_What needs to be done_. Copy out every line of the records below, character for character, keeping their original order.

### Working data

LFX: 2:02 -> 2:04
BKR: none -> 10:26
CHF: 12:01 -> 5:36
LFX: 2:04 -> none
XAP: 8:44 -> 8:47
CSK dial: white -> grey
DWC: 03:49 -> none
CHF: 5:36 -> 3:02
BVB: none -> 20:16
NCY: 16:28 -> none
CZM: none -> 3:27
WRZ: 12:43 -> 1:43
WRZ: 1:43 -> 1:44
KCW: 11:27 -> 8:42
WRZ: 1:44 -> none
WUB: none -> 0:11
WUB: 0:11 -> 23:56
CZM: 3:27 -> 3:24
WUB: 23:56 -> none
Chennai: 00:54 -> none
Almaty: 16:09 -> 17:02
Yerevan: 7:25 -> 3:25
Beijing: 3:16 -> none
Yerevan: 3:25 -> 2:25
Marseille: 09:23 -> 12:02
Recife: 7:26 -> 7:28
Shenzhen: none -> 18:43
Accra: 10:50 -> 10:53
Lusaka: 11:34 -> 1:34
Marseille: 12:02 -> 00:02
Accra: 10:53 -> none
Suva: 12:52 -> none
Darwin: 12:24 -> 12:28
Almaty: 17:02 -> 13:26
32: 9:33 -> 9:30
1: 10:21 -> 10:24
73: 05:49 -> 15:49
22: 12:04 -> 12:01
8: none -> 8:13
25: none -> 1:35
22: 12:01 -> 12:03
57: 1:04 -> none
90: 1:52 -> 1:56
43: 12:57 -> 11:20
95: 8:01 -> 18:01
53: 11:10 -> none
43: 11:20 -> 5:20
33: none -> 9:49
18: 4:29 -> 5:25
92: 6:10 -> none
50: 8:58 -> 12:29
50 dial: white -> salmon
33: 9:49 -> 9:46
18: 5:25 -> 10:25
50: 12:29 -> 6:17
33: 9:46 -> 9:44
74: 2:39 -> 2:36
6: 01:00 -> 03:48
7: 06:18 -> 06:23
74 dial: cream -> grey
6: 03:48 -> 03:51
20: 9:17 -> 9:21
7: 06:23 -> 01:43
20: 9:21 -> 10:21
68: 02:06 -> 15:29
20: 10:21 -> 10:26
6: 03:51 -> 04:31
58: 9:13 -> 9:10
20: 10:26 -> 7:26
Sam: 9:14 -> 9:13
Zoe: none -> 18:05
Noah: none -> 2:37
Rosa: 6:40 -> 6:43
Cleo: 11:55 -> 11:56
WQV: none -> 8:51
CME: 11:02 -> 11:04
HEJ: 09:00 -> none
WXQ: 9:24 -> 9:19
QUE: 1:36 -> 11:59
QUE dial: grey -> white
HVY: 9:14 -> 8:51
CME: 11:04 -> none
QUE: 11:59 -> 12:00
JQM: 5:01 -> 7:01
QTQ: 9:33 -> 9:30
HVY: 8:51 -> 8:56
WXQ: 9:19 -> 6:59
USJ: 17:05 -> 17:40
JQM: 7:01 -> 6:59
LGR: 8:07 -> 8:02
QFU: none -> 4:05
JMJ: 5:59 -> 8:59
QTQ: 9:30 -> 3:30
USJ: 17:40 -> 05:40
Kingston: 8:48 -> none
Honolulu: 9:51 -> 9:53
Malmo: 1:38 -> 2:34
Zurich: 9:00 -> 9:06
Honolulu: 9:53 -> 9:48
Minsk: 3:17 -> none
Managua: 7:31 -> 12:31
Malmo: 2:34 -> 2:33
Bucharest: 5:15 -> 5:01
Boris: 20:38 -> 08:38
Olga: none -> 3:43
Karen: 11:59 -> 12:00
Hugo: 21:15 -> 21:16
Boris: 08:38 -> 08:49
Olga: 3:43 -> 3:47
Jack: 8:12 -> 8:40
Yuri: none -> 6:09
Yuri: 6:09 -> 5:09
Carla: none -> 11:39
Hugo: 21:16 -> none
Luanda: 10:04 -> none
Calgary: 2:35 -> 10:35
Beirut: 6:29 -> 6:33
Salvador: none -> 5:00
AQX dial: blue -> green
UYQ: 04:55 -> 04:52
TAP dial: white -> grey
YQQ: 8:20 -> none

######

_Output for this task_.
LFX: 2:02 -> 2:04
BKR: none -> 10:26
CHF: 12:01 -> 5:36
LFX: 2:04 -> none
XAP: 8:44 -> 8:47
CSK dial: white -> grey
DWC: 03:49 -> none
CHF: 5:36 -> 3:02
BVB: none -> 20:16
NCY: 16:28 -> none
CZM: none -> 3:27
WRZ: 12:43 -> 1:43
WRZ: 1:43 -> 1:44
KCW: 11:27 -> 8:42
WRZ: 1:44 -> none
WUB: none -> 0:11
WUB: 0:11 -> 23:56
CZM: 3:27 -> 3:24
WUB: 23:56 -> none
Chennai: 00:54 -> none
Almaty: 16:09 -> 17:02
Yerevan: 7:25 -> 3:25
Beijing: 3:16 -> none
Yerevan: 3:25 -> 2:25
Marseille: 09:23 -> 12:02
Recife: 7:26 -> 7:28
Shenzhen: none -> 18:43
Accra: 10:50 -> 10:53
Lusaka: 11:34 -> 1:34
Marseille: 12:02 -> 00:02
Accra: 10:53 -> none
Suva: 12:52 -> none
Darwin: 12:24 -> 12:28
Almaty: 17:02 -> 13:26
32: 9:33 -> 9:30
1: 10:21 -> 10:24
73: 05:49 -> 15:49
22: 12:04 -> 12:01
8: none -> 8:13
25: none -> 1:35
22: 12:01 -> 12:03
57: 1:04 -> none
90: 1:52 -> 1:56
43: 12:57 -> 11:20
95: 8:01 -> 18:01
53: 11:10 -> none
43: 11:20 -> 5:20
33: none -> 9:49
18: 4:29 -> 5:25
92: 6:10 -> none
50: 8:58 -> 12:29
50 dial: white -> salmon
33: 9:49 -> 9:46
18: 5:25 -> 10:25
50: 12:29 -> 6:17
33: 9:46 -> 9:44
74: 2:39 -> 2:36
6: 01:00 -> 03:48
7: 06:18 -> 06:23
74 dial: cream -> grey
6: 03:48 -> 03:51
20: 9:17 -> 9:21
7: 06:23 -> 01:43
20: 9:21 -> 10:21
68: 02:06 -> 15:29
20: 10:21 -> 10:26
6: 03:51 -> 04:31
58: 9:13 -> 9:10
20: 10:26 -> 7:26
Sam: 9:14 -> 9:13
Zoe: none -> 18:05
Noah: none -> 2:37
Rosa: 6:40 -> 6:43
Cleo: 11:55 -> 11:56
WQV: none -> 8:51
CME: 11:02 -> 11:04
HEJ: 09:00 -> none
WXQ: 9:24 -> 9:19
QUE: 1:36 -> 11:59
QUE dial: grey -> white
HVY: 9:14 -> 8:51
CME: 11:04 -> none
QUE: 11:59 -> 12:00
JQM: 5:01 -> 7:01
QTQ: 9:33 -> 9:30
HVY: 8:51 -> 8:56
WXQ: 9:19 -> 6:59
USJ: 17:05 -> 17:40
JQM: 7:01 -> 6:59
LGR: 8:07 -> 8:02
QFU: none -> 4:05
JMJ: 5:59 -> 8:59
QTQ: 9:30 -> 3:30
USJ: 17:40 -> 05:40
Kingston: 8:48 -> none
Honolulu: 9:51 -> 9:53
Malmo: 1:38 -> 2:34
Zurich: 9:00 -> 9:06
Honolulu: 9:53 -> 9:48
Minsk: 3:17 -> none
Managua: 7:31 -> 12:31
Malmo: 2:34 -> 2:33
Bucharest: 5:15 -> 5:01
Boris: 20:38 -> 08:38
Olga: none -> 3:43
Karen: 11:59 -> 12:00
Hugo: 21:15 -> 21:16
Boris: 08:38 -> 08:49
Olga: 3:43 -> 3:47
Jack: 8:12 -> 8:40
Yuri: none -> 6:09
Yuri: 6:09 -> 5:09
Carla: none -> 11:39
Hugo: 21:16 -> none
Luanda: 10:04 -> none
Calgary: 2:35 -> 10:35
Beirut: 6:29 -> 6:33
Salvador: none -> 5:00
AQX dial: blue -> green
UYQ: 04:55 -> 04:52
TAP dial: white -> grey
YQQ: 8:20 -> none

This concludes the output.